[[ Material supplied open ]]

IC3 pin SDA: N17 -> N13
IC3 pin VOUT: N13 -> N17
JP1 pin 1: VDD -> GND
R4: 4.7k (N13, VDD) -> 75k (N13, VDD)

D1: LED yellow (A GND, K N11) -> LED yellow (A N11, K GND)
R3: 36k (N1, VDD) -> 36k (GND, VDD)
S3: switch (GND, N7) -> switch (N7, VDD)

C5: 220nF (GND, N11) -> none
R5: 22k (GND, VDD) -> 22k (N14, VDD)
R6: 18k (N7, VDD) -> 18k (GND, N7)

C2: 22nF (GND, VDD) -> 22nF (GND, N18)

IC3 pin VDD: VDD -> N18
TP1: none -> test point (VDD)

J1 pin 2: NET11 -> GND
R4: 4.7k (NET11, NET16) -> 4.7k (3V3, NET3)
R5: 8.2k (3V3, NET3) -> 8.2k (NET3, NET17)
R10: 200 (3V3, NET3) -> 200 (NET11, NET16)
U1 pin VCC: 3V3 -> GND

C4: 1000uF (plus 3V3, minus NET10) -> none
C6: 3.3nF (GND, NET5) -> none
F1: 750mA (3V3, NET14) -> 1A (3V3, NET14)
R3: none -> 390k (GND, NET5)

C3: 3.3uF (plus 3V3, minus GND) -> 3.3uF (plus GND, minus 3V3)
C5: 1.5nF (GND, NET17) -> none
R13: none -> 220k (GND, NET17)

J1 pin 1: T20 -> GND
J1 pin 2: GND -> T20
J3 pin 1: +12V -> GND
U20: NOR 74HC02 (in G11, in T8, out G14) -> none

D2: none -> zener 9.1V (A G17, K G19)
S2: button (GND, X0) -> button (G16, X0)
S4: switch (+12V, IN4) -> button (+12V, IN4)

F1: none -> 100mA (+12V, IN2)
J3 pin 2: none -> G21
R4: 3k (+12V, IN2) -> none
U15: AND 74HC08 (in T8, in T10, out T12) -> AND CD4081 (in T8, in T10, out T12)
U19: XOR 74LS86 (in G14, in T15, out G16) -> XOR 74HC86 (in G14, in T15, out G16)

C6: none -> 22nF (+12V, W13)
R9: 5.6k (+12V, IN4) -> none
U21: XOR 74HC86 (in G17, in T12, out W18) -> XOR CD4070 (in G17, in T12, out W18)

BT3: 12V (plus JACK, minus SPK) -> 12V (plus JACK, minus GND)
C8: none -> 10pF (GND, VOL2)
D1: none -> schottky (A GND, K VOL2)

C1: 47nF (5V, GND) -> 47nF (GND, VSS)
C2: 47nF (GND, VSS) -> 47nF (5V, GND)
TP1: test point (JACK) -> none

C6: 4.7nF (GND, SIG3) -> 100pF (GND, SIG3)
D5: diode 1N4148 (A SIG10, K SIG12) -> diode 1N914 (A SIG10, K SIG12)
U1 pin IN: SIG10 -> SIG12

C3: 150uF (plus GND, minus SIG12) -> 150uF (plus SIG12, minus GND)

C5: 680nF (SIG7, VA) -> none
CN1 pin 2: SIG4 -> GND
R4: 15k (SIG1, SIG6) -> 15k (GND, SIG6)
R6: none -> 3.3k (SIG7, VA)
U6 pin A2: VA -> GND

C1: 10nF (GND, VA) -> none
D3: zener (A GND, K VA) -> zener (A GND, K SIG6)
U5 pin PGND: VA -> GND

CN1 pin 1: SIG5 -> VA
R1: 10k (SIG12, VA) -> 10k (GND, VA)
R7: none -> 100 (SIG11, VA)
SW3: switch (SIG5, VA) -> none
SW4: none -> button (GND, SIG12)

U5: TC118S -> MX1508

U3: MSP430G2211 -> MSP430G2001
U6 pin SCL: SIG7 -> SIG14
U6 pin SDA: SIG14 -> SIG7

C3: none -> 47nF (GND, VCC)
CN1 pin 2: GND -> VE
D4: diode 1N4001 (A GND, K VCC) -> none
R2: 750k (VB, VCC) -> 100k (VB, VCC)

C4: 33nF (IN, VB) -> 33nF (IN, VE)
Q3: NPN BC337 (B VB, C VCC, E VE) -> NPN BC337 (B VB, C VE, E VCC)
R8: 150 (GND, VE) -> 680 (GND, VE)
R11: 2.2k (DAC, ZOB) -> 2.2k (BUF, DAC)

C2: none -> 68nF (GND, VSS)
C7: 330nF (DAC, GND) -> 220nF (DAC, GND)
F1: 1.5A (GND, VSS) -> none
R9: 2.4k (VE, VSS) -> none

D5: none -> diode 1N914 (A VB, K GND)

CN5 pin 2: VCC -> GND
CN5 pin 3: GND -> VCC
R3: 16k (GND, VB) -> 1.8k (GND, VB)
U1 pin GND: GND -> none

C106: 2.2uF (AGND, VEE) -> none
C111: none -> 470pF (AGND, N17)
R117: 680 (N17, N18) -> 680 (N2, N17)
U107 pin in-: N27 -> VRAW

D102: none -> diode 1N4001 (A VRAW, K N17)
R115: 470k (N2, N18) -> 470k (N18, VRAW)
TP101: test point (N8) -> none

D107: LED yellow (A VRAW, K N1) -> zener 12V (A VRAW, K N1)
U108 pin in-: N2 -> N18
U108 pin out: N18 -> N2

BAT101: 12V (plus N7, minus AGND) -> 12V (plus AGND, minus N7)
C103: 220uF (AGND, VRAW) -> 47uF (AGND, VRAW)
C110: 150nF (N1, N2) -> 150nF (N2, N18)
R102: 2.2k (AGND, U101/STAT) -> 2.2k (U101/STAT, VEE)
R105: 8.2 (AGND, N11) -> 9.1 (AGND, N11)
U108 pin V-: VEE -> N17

[[ Material supplied closed ]]

* What is required: Retype all the data. Nothing may be left out or altered.

* Your response:
IC3 pin SDA: N17 -> N13
IC3 pin VOUT: N13 -> N17
JP1 pin 1: VDD -> GND
R4: 4.7k (N13, VDD) -> 75k (N13, VDD)

D1: LED yellow (A GND, K N11) -> LED yellow (A N11, K GND)
R3: 36k (N1, VDD) -> 36k (GND, VDD)
S3: switch (GND, N7) -> switch (N7, VDD)

C5: 220nF (GND, N11) -> none
R5: 22k (GND, VDD) -> 22k (N14, VDD)
R6: 18k (N7, VDD) -> 18k (GND, N7)

C2: 22nF (GND, VDD) -> 22nF (GND, N18)

IC3 pin VDD: VDD -> N18
TP1: none -> test point (VDD)

J1 pin 2: NET11 -> GND
R4: 4.7k (NET11, NET16) -> 4.7k (3V3, NET3)
R5: 8.2k (3V3, NET3) -> 8.2k (NET3, NET17)
R10: 200 (3V3, NET3) -> 200 (NET11, NET16)
U1 pin VCC: 3V3 -> GND

C4: 1000uF (plus 3V3, minus NET10) -> none
C6: 3.3nF (GND, NET5) -> none
F1: 750mA (3V3, NET14) -> 1A (3V3, NET14)
R3: none -> 390k (GND, NET5)

C3: 3.3uF (plus 3V3, minus GND) -> 3.3uF (plus GND, minus 3V3)
C5: 1.5nF (GND, NET17) -> none
R13: none -> 220k (GND, NET17)

J1 pin 1: T20 -> GND
J1 pin 2: GND -> T20
J3 pin 1: +12V -> GND
U20: NOR 74HC02 (in G11, in T8, out G14) -> none

D2: none -> zener 9.1V (A G17, K G19)
S2: button (GND, X0) -> button (G16, X0)
S4: switch (+12V, IN4) -> button (+12V, IN4)

F1: none -> 100mA (+12V, IN2)
J3 pin 2: none -> G21
R4: 3k (+12V, IN2) -> none
U15: AND 74HC08 (in T8, in T10, out T12) -> AND CD4081 (in T8, in T10, out T12)
U19: XOR 74LS86 (in G14, in T15, out G16) -> XOR 74HC86 (in G14, in T15, out G16)

C6: none -> 22nF (+12V, W13)
R9: 5.6k (+12V, IN4) -> none
U21: XOR 74HC86 (in G17, in T12, out W18) -> XOR CD4070 (in G17, in T12, out W18)

BT3: 12V (plus JACK, minus SPK) -> 12V (plus JACK, minus GND)
C8: none -> 10pF (GND, VOL2)
D1: none -> schottky (A GND, K VOL2)

C1: 47nF (5V, GND) -> 47nF (GND, VSS)
C2: 47nF (GND, VSS) -> 47nF (5V, GND)
TP1: test point (JACK) -> none

C6: 4.7nF (GND, SIG3) -> 100pF (GND, SIG3)
D5: diode 1N4148 (A SIG10, K SIG12) -> diode 1N914 (A SIG10, K SIG12)
U1 pin IN: SIG10 -> SIG12

C3: 150uF (plus GND, minus SIG12) -> 150uF (plus SIG12, minus GND)

C5: 680nF (SIG7, VA) -> none
CN1 pin 2: SIG4 -> GND
R4: 15k (SIG1, SIG6) -> 15k (GND, SIG6)
R6: none -> 3.3k (SIG7, VA)
U6 pin A2: VA -> GND

C1: 10nF (GND, VA) -> none
D3: zener (A GND, K VA) -> zener (A GND, K SIG6)
U5 pin PGND: VA -> GND

CN1 pin 1: SIG5 -> VA
R1: 10k (SIG12, VA) -> 10k (GND, VA)
R7: none -> 100 (SIG11, VA)
SW3: switch (SIG5, VA) -> none
SW4: none -> button (GND, SIG12)

U5: TC118S -> MX1508

U3: MSP430G2211 -> MSP430G2001
U6 pin SCL: SIG7 -> SIG14
U6 pin SDA: SIG14 -> SIG7

C3: none -> 47nF (GND, VCC)
CN1 pin 2: GND -> VE
D4: diode 1N4001 (A GND, K VCC) -> none
R2: 750k (VB, VCC) -> 100k (VB, VCC)

C4: 33nF (IN, VB) -> 33nF (IN, VE)
Q3: NPN BC337 (B VB, C VCC, E VE) -> NPN BC337 (B VB, C VE, E VCC)
R8: 150 (GND, VE) -> 680 (GND, VE)
R11: 2.2k (DAC, ZOB) -> 2.2k (BUF, DAC)

C2: none -> 68nF (GND, VSS)
C7: 330nF (DAC, GND) -> 220nF (DAC, GND)
F1: 1.5A (GND, VSS) -> none
R9: 2.4k (VE, VSS) -> none

D5: none -> diode 1N914 (A VB, K GND)

CN5 pin 2: VCC -> GND
CN5 pin 3: GND -> VCC
R3: 16k (GND, VB) -> 1.8k (GND, VB)
U1 pin GND: GND -> none

C106: 2.2uF (AGND, VEE) -> none
C111: none -> 470pF (AGND, N17)
R117: 680 (N17, N18) -> 680 (N2, N17)
U107 pin in-: N27 -> VRAW

D102: none -> diode 1N4001 (A VRAW, K N17)
R115: 470k (N2, N18) -> 470k (N18, VRAW)
TP101: test point (N8) -> none

D107: LED yellow (A VRAW, K N1) -> zener 12V (A VRAW, K N1)
U108 pin in-: N2 -> N18
U108 pin out: N18 -> N2

BAT101: 12V (plus N7, minus AGND) -> 12V (plus AGND, minus N7)
C103: 220uF (AGND, VRAW) -> 47uF (AGND, VRAW)
C110: 150nF (N1, N2) -> 150nF (N2, N18)
R102: 2.2k (AGND, U101/STAT) -> 2.2k (U101/STAT, VEE)
R105: 8.2 (AGND, N11) -> 9.1 (AGND, N11)
U108 pin V-: VEE -> N17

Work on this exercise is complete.